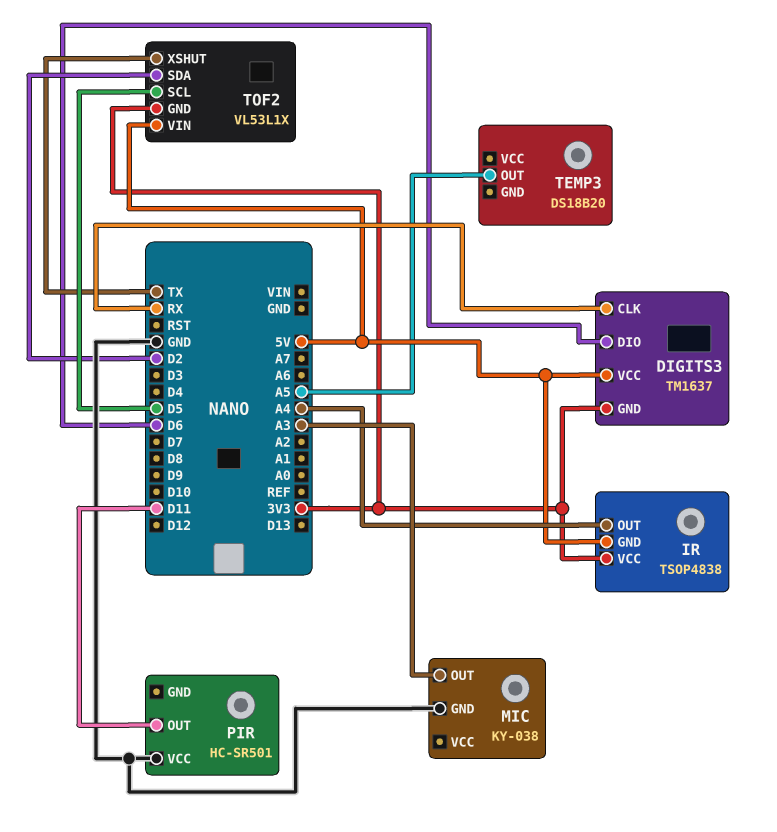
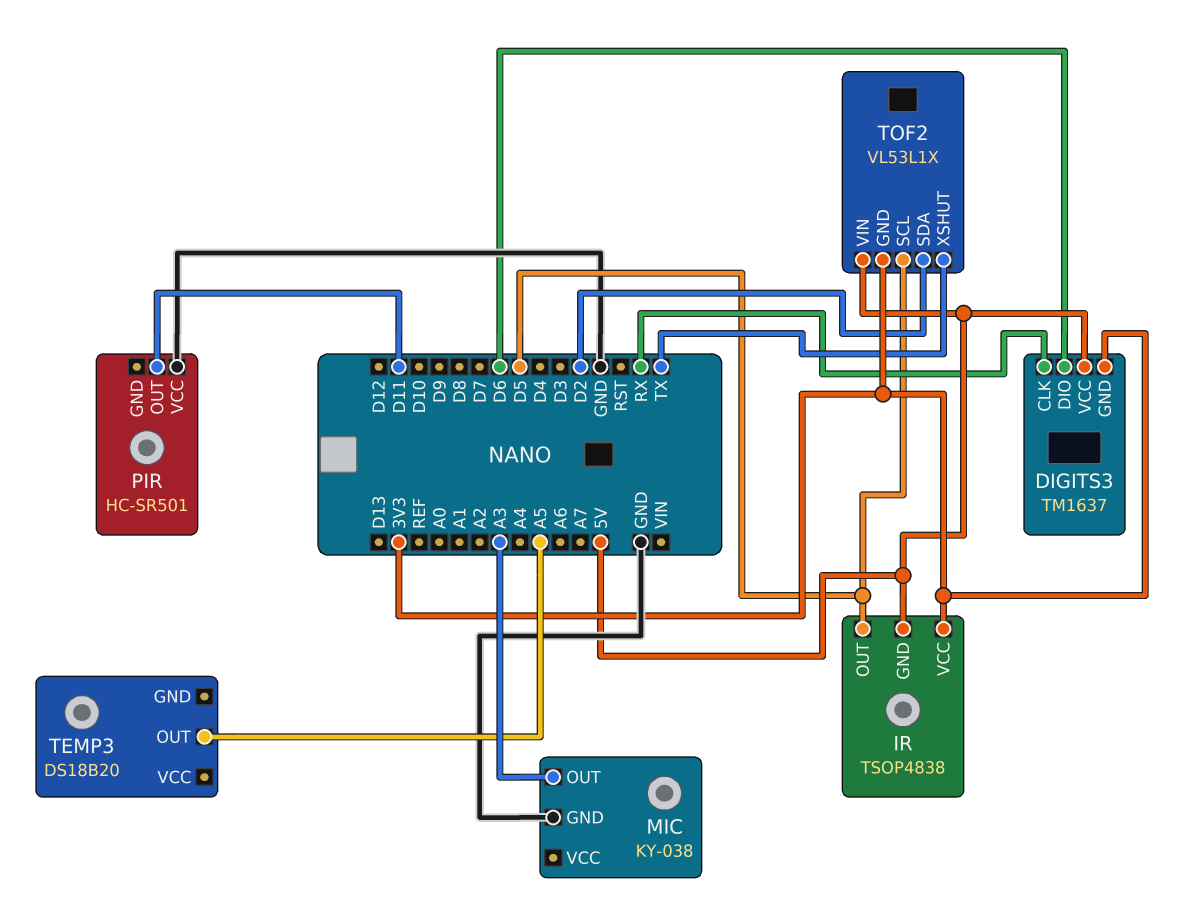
IR pin OUT: A4 -> D5

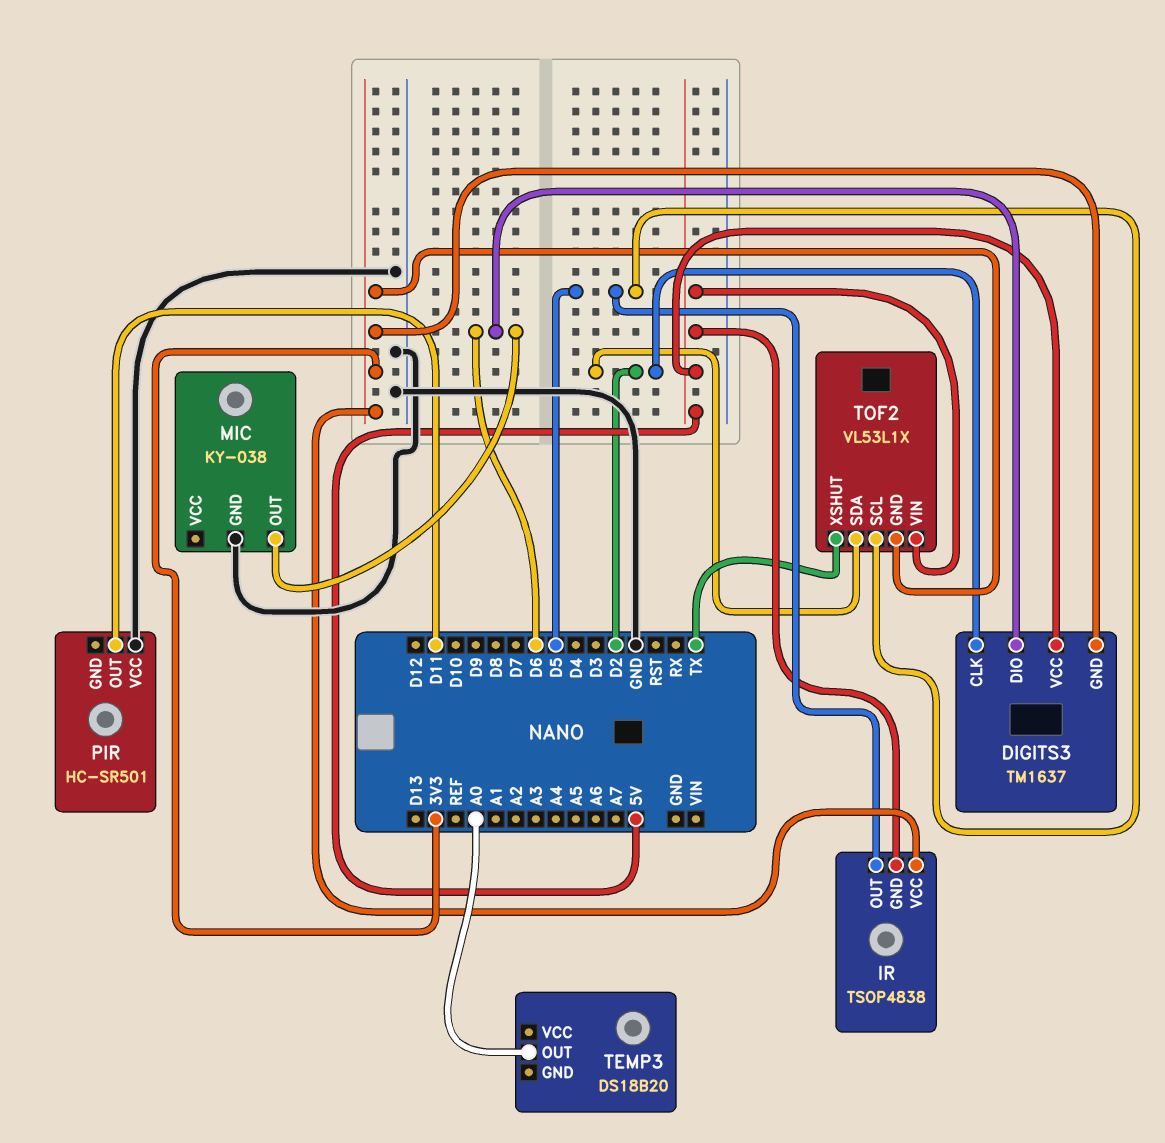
DIGITS3 pin CLK: RX -> D2
MIC pin OUT: A3 -> D6
TEMP3 pin OUT: A5 -> A0

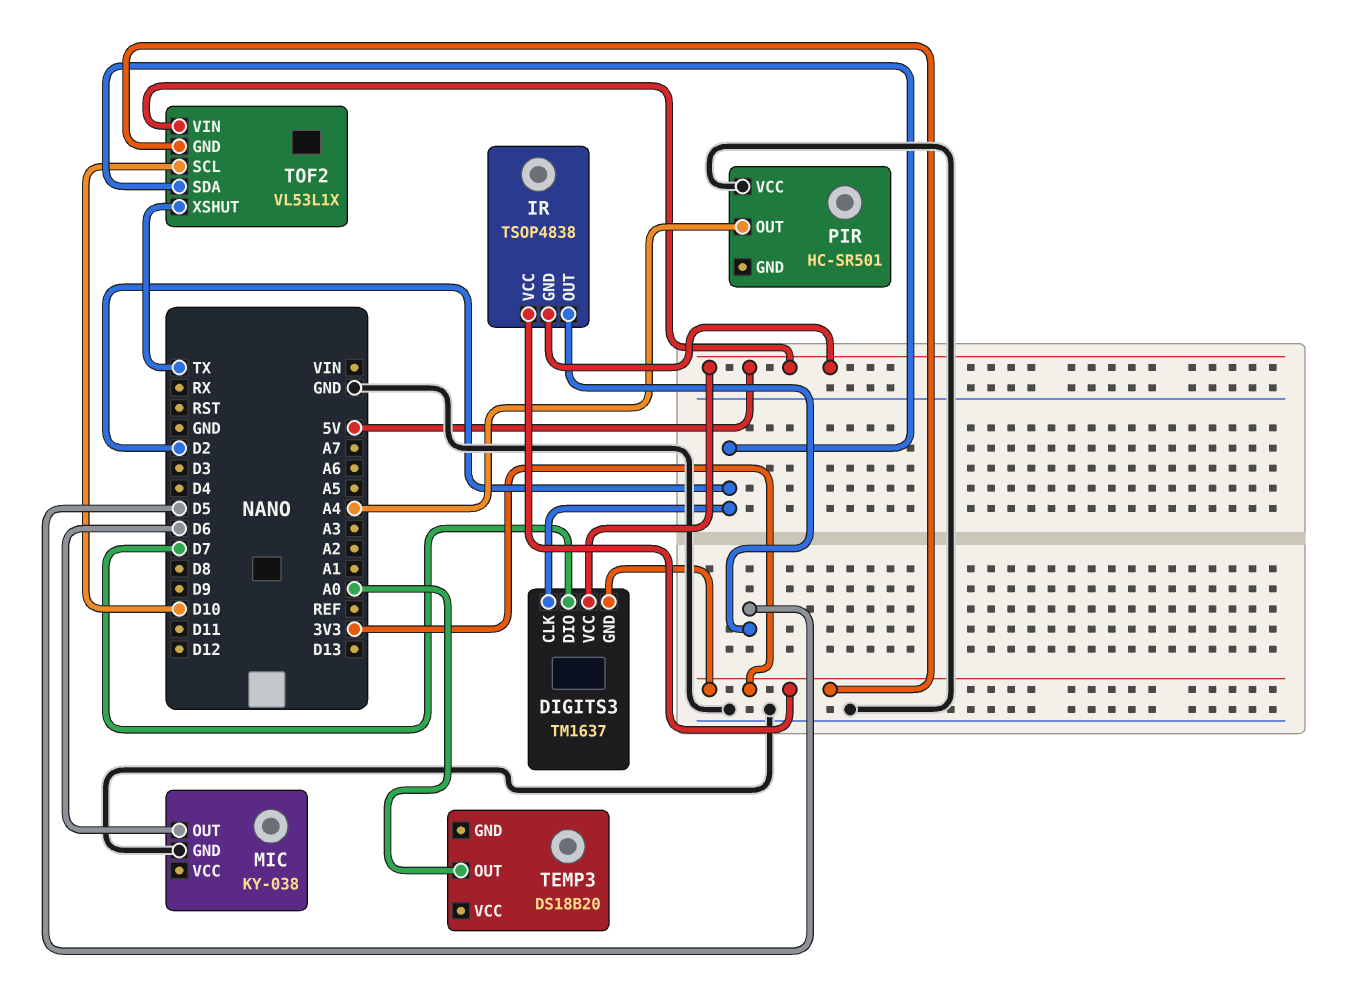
DIGITS3 pin DIO: D6 -> D7
PIR pin OUT: D11 -> A4
TOF2 pin SCL: D5 -> D10

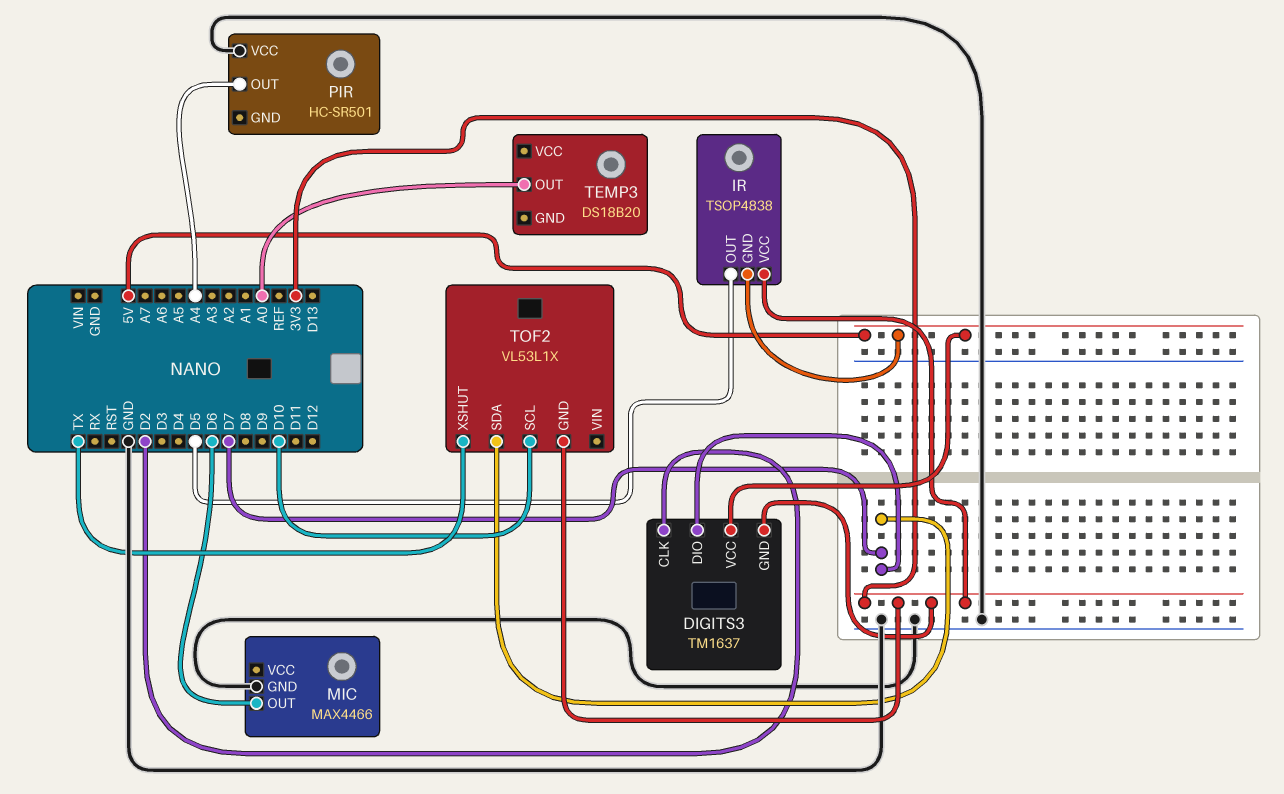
MIC: KY-038 -> MAX4466
TOF2 pin SDA: D2 -> D7
TOF2 pin VIN: 5V -> none

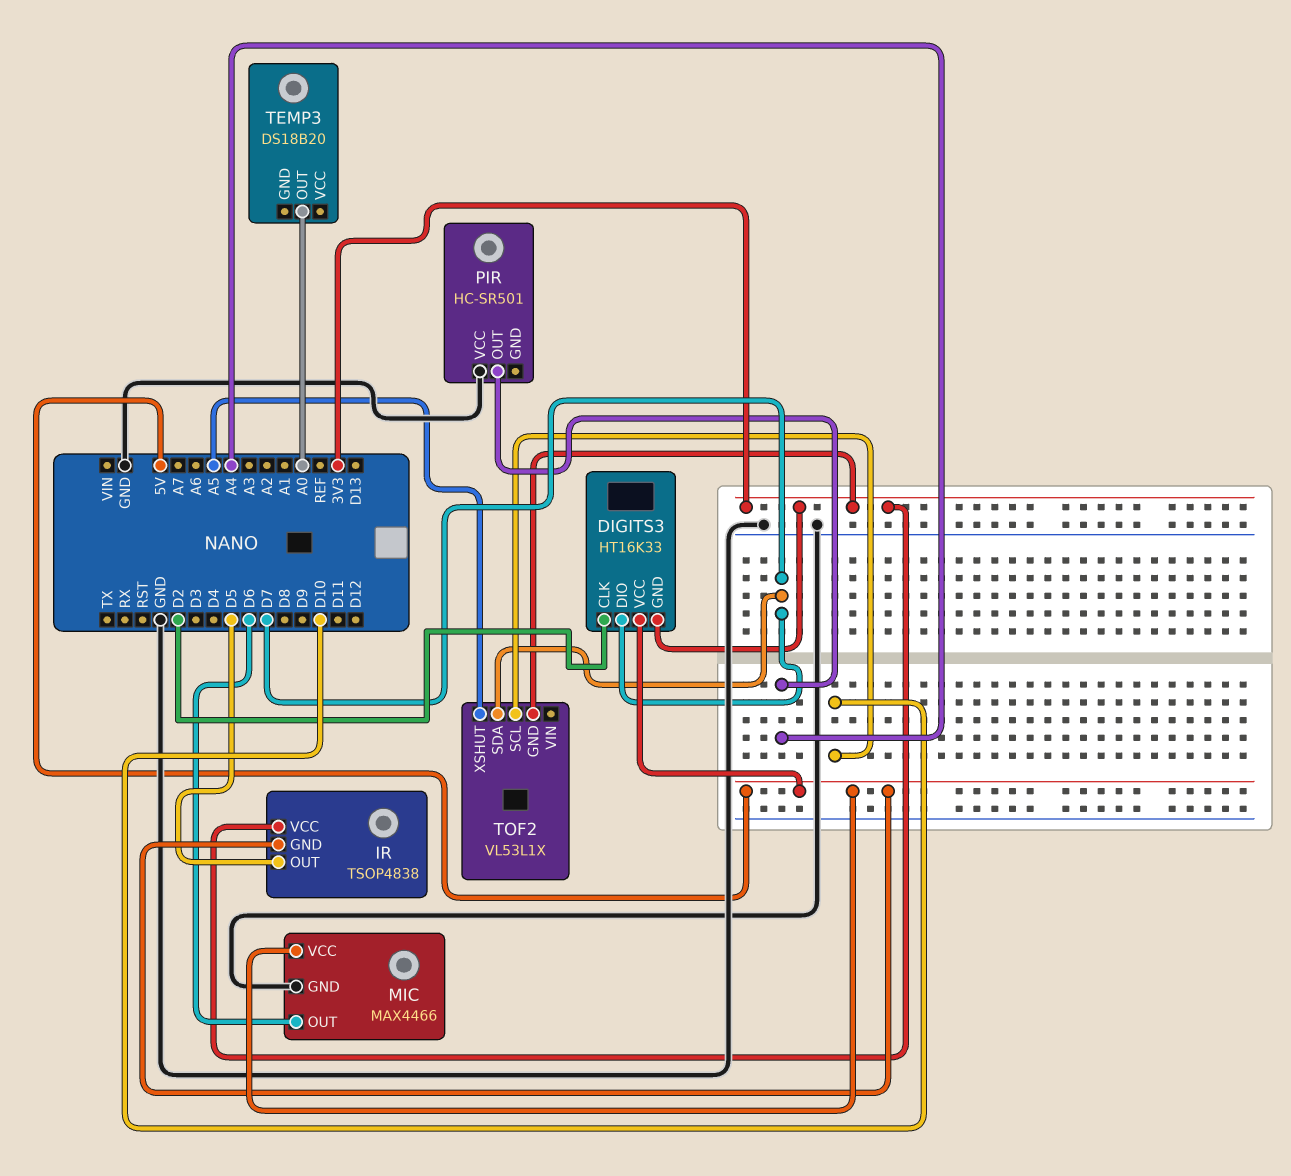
DIGITS3: TM1637 -> HT16K33
MIC pin VCC: none -> 5V
TOF2 pin XSHUT: TX -> A5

__________________________________________________

## What is required:
For this exercise, transcribe the data above line by line, exactly, with pictures omitted.

## Solution:
IR pin OUT: A4 -> D5

DIGITS3 pin CLK: RX -> D2
MIC pin OUT: A3 -> D6
TEMP3 pin OUT: A5 -> A0

DIGITS3 pin DIO: D6 -> D7
PIR pin OUT: D11 -> A4
TOF2 pin SCL: D5 -> D10

MIC: KY-038 -> MAX4466
TOF2 pin SDA: D2 -> D7
TOF2 pin VIN: 5V -> none

DIGITS3: TM1637 -> HT16K33
MIC pin VCC: none -> 5V
TOF2 pin XSHUT: TX -> A5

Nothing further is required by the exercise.